**Task objective:** What lines in the data hold the string "china"? Show them.

Collected data entries
++++++++
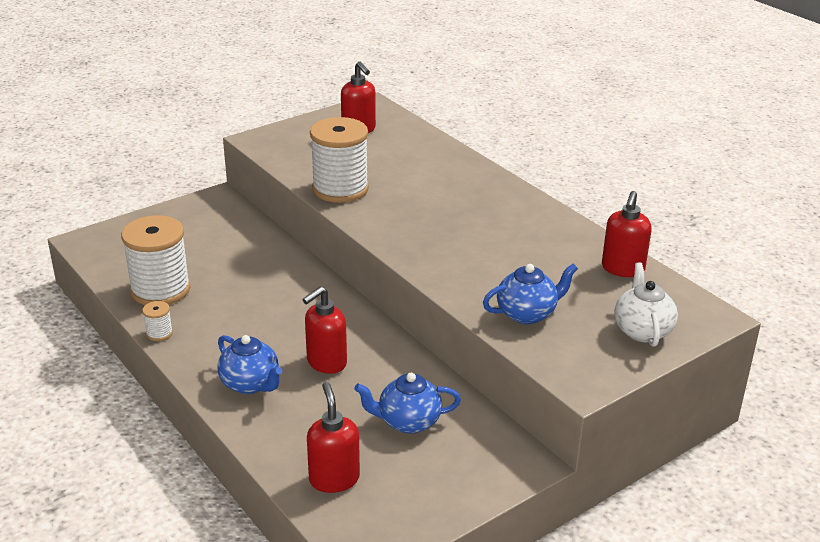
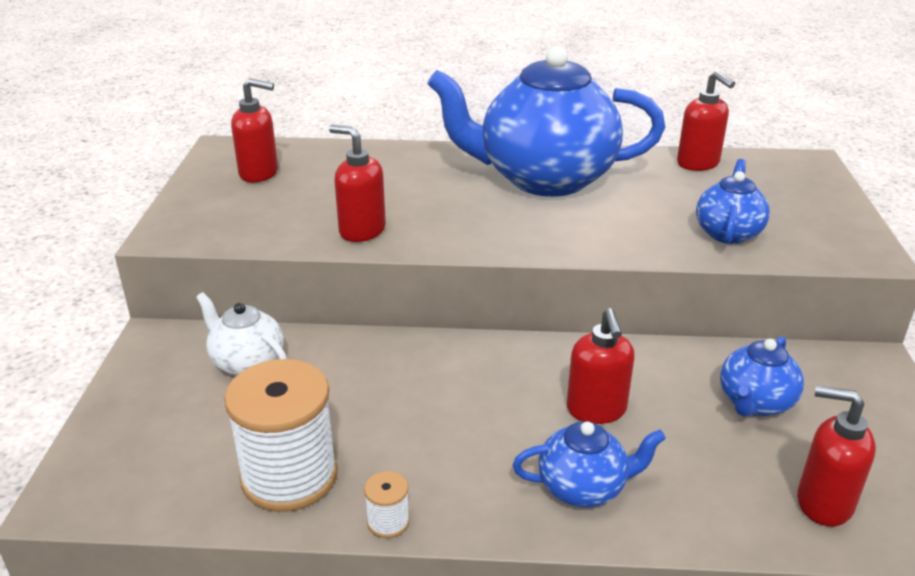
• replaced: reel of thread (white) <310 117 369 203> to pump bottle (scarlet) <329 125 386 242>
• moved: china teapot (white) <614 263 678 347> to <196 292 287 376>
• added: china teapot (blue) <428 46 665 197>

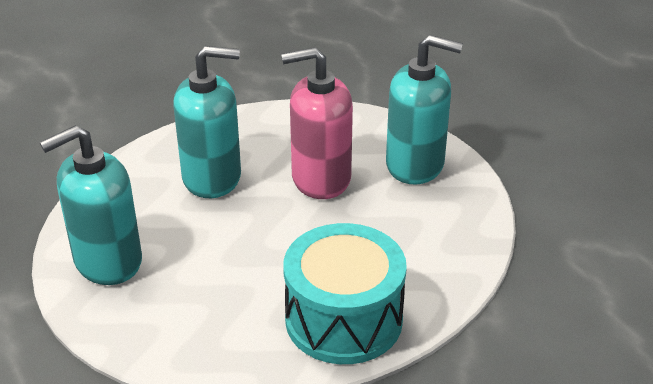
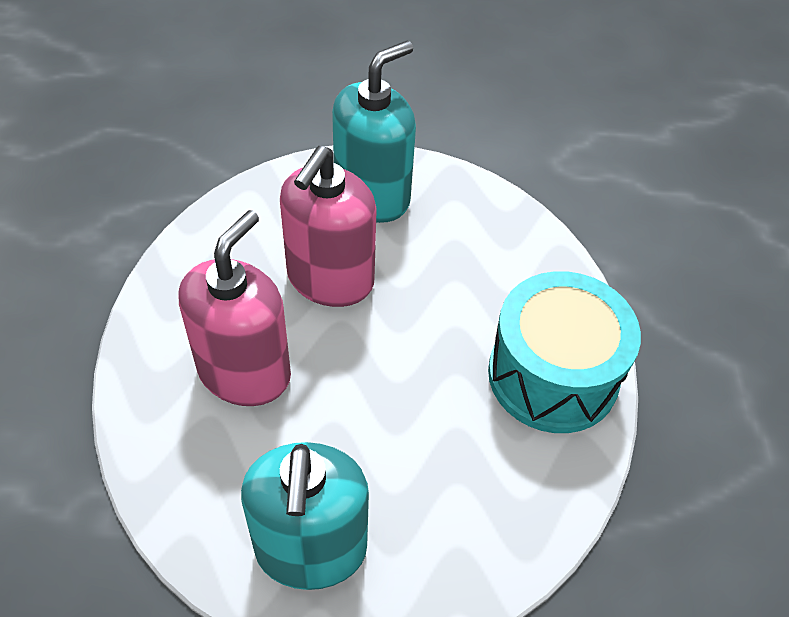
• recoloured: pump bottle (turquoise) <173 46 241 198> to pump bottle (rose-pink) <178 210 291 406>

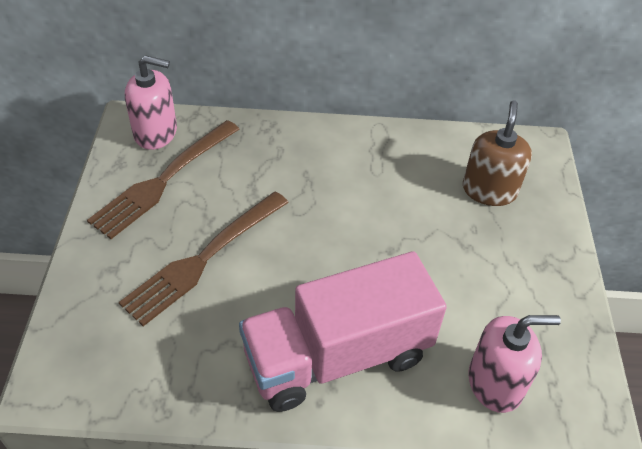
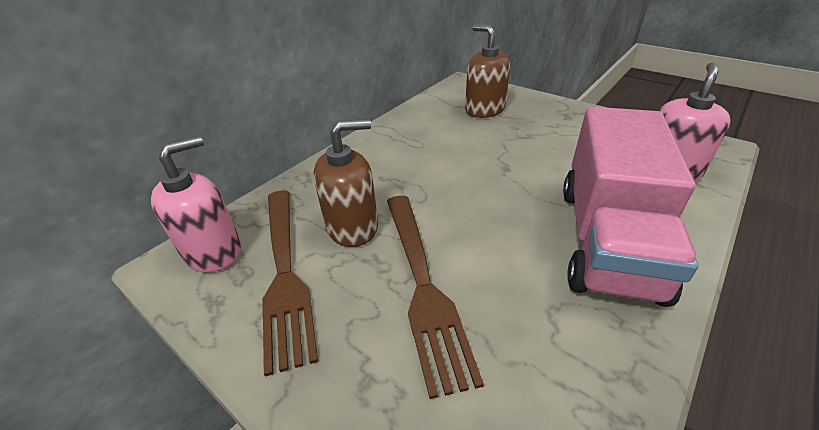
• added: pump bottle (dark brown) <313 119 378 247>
++++++++
**Response below:**
• moved: china teapot (white) <614 263 678 347> to <196 292 287 376>
• added: china teapot (blue) <428 46 665 197>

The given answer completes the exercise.